- Instructions for the task
Pictures are to be left out, and only the lines from the one containing "was: Herz [grau]" through the last line of the data are to be returned exactly.

- Object correspondence data

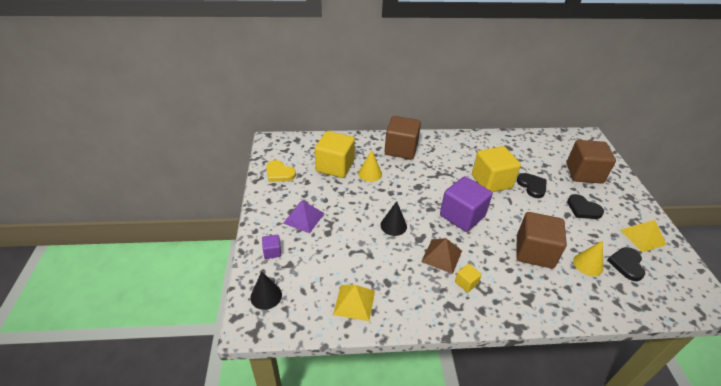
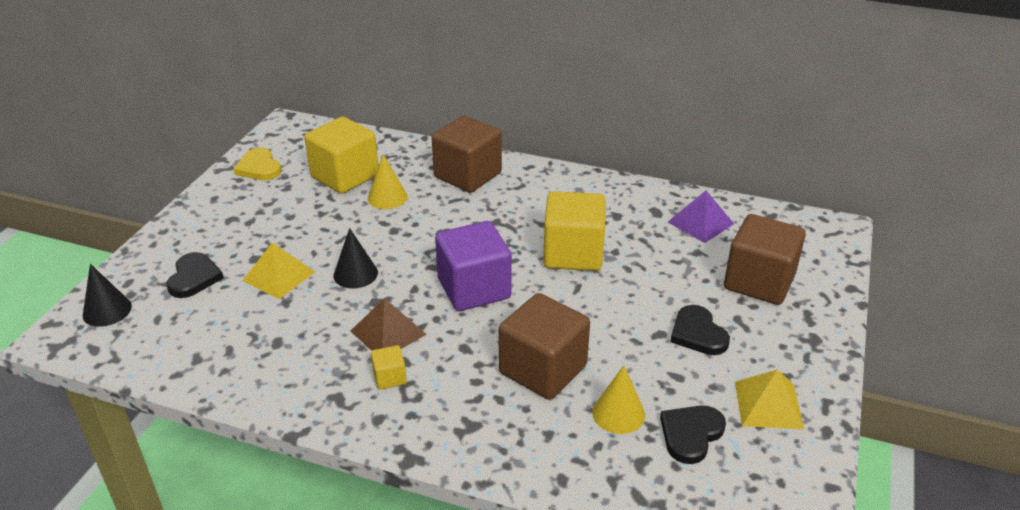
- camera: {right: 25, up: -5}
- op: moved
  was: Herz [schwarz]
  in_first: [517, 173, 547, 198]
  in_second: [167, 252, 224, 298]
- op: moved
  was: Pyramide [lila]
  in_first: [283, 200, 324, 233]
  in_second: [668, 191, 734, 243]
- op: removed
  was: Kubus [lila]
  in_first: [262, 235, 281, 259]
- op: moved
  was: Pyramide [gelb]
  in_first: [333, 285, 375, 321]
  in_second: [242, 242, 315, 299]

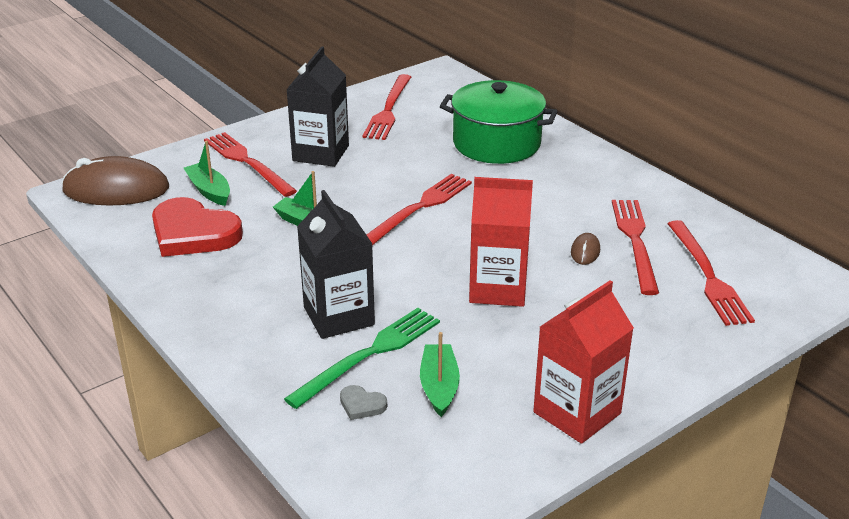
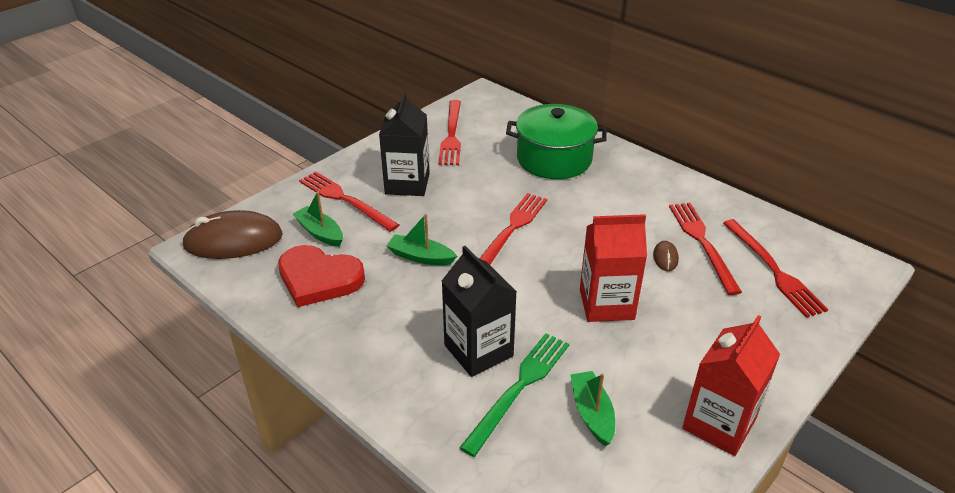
- camera: {right: -10, up: 5}
- op: removed
  was: Herz [grau]
  in_first: [340, 385, 387, 420]

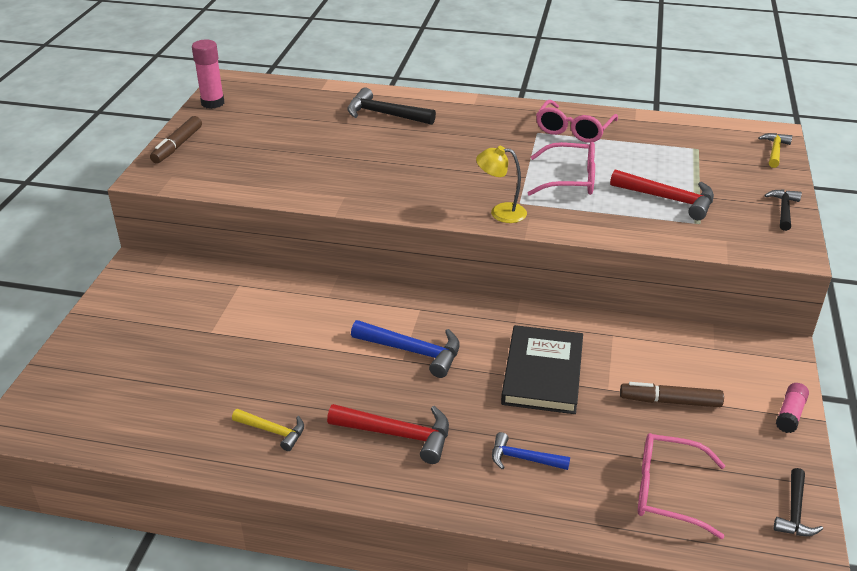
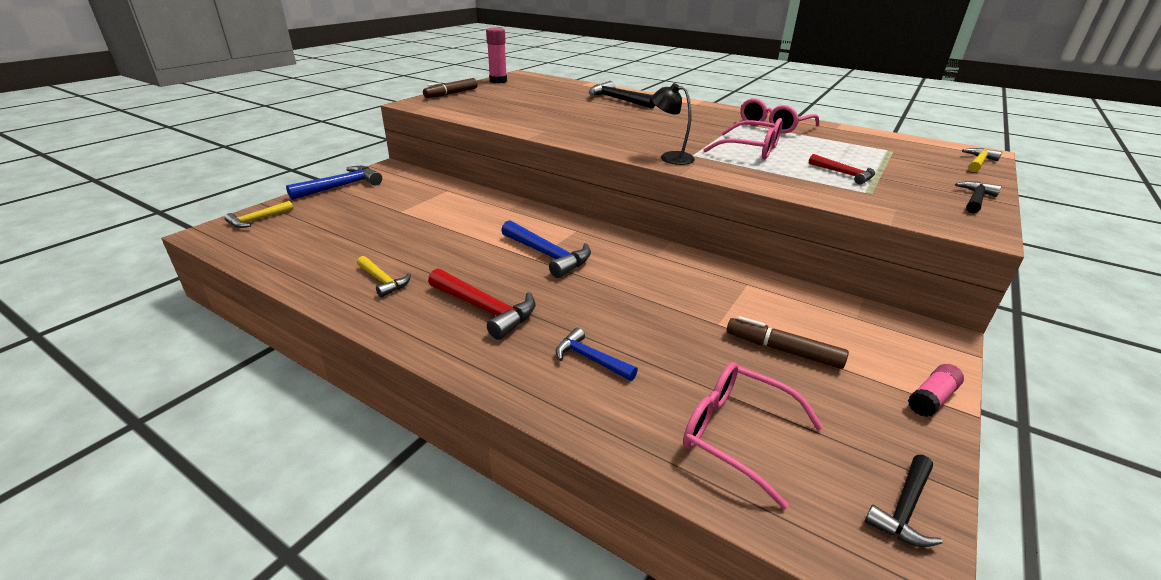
- camera: {right: 20, up: -5}
- op: recoloured
  was: Lampe [gelb]
  now: Lampe [schwarz]
  in_first: [476, 146, 527, 223]
  in_second: [651, 83, 695, 165]
- op: resized
  was: Hammer [rot]
  in_first: [610, 169, 714, 220]
  in_second: [809, 154, 875, 184]
  ratio: 0.62
- op: removed
  was: Buch [schwarz]
  in_first: [501, 325, 583, 414]
- op: added
  now: Hammer [blau]
  in_second: [286, 166, 382, 200]
- op: added
  now: Hammer [gelb]
  in_second: [225, 201, 293, 228]

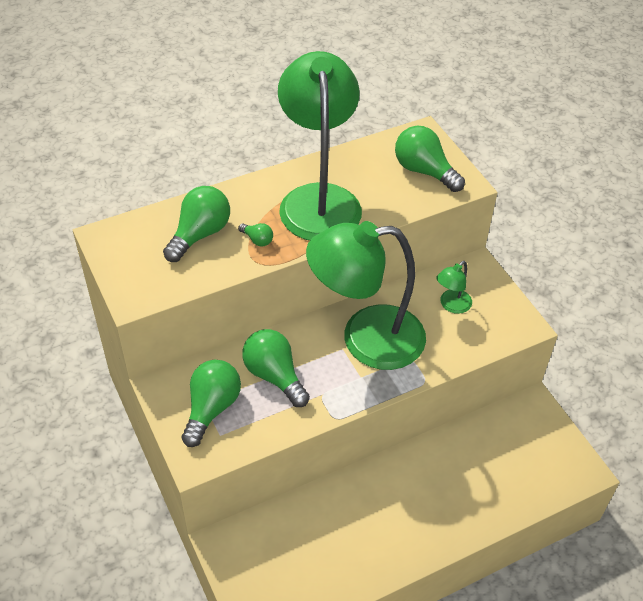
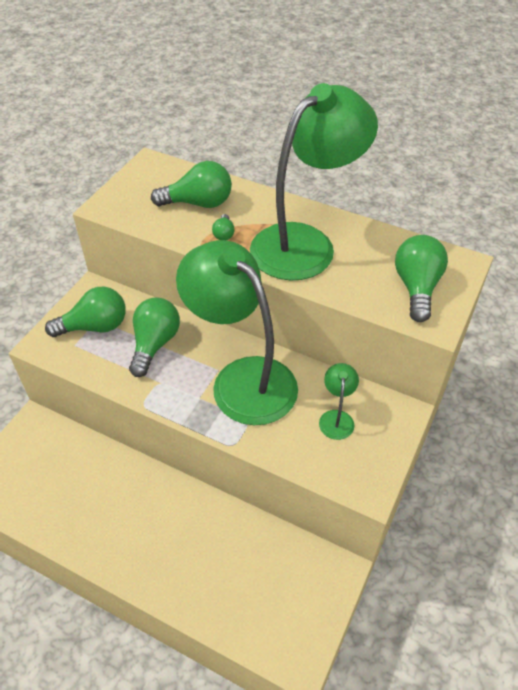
- camera: {right: 55, up: 0}
- op: turned
  was: Lampe [grün]
  in_first: [437, 261, 472, 314]
  in_second: [319, 363, 359, 440]
  clockwise: 90

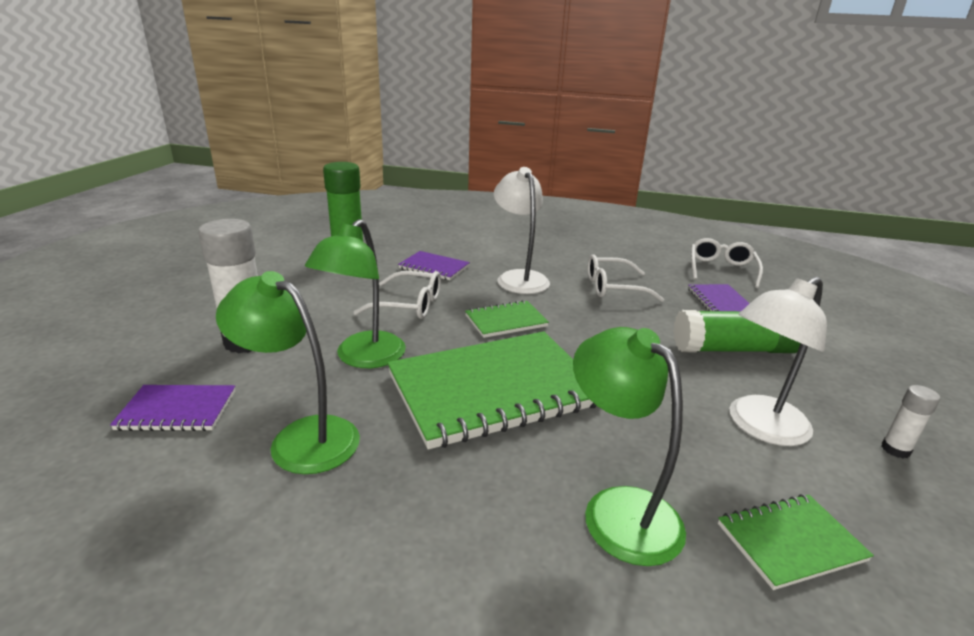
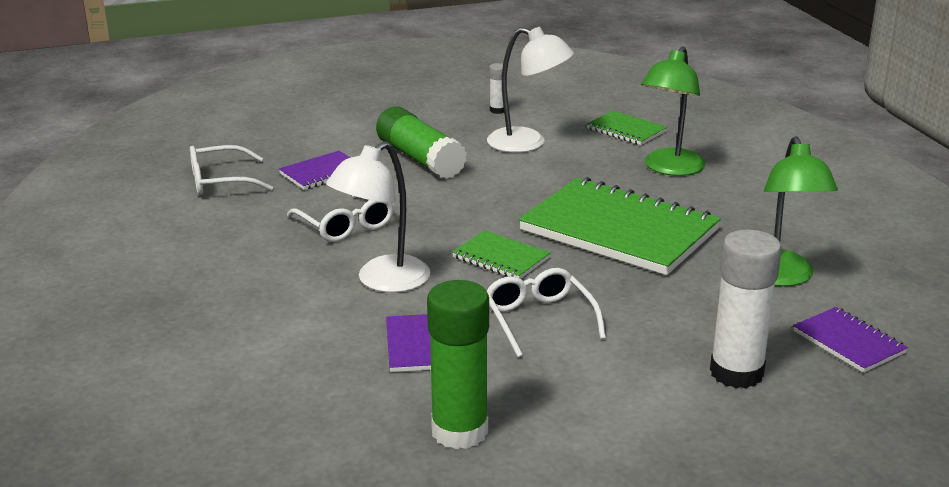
- camera: {right: -120, up: 0}
- op: removed
  was: Lampe [grün]
  in_first: [305, 219, 406, 368]

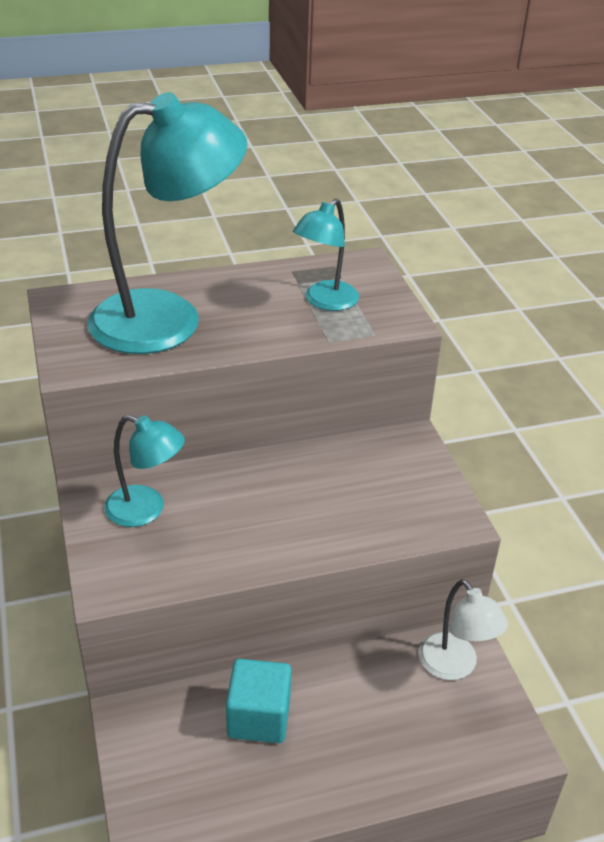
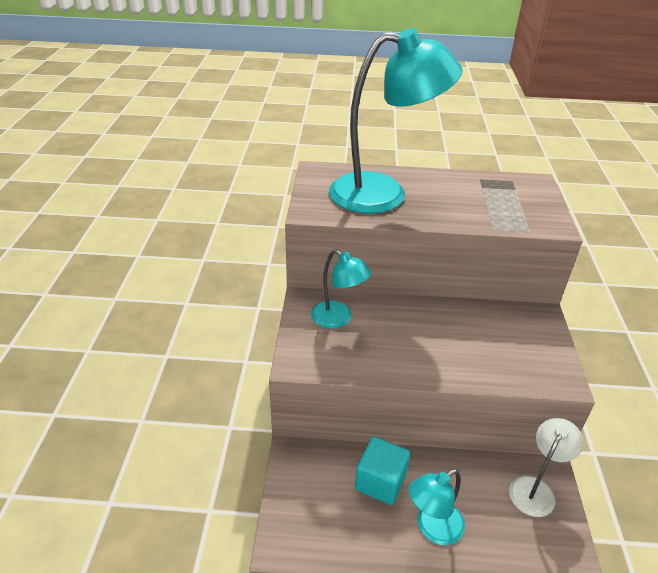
- camera: {right: 20, up: 0}
- op: moved
  was: Lampe [türkis]
  in_first: [293, 199, 359, 311]
  in_second: [409, 469, 465, 545]
- op: turned
  was: Lampe [weiß]
  in_first: [418, 579, 508, 680]
  in_second: [509, 418, 583, 517]
  clockwise: -135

- Exercise response
  was: Herz [grau]
  in_first: [340, 385, 387, 420]

- camera: {right: 20, up: -5}
- op: recoloured
  was: Lampe [gelb]
  now: Lampe [schwarz]
  in_first: [476, 146, 527, 223]
  in_second: [651, 83, 695, 165]
- op: resized
  was: Hammer [rot]
  in_first: [610, 169, 714, 220]
  in_second: [809, 154, 875, 184]
  ratio: 0.62
- op: removed
  was: Buch [schwarz]
  in_first: [501, 325, 583, 414]
- op: added
  now: Hammer [blau]
  in_second: [286, 166, 382, 200]
- op: added
  now: Hammer [gelb]
  in_second: [225, 201, 293, 228]

- camera: {right: 55, up: 0}
- op: turned
  was: Lampe [grün]
  in_first: [437, 261, 472, 314]
  in_second: [319, 363, 359, 440]
  clockwise: 90

- camera: {right: -120, up: 0}
- op: removed
  was: Lampe [grün]
  in_first: [305, 219, 406, 368]

- camera: {right: 20, up: 0}
- op: moved
  was: Lampe [türkis]
  in_first: [293, 199, 359, 311]
  in_second: [409, 469, 465, 545]
- op: turned
  was: Lampe [weiß]
  in_first: [418, 579, 508, 680]
  in_second: [509, 418, 583, 517]
  clockwise: -135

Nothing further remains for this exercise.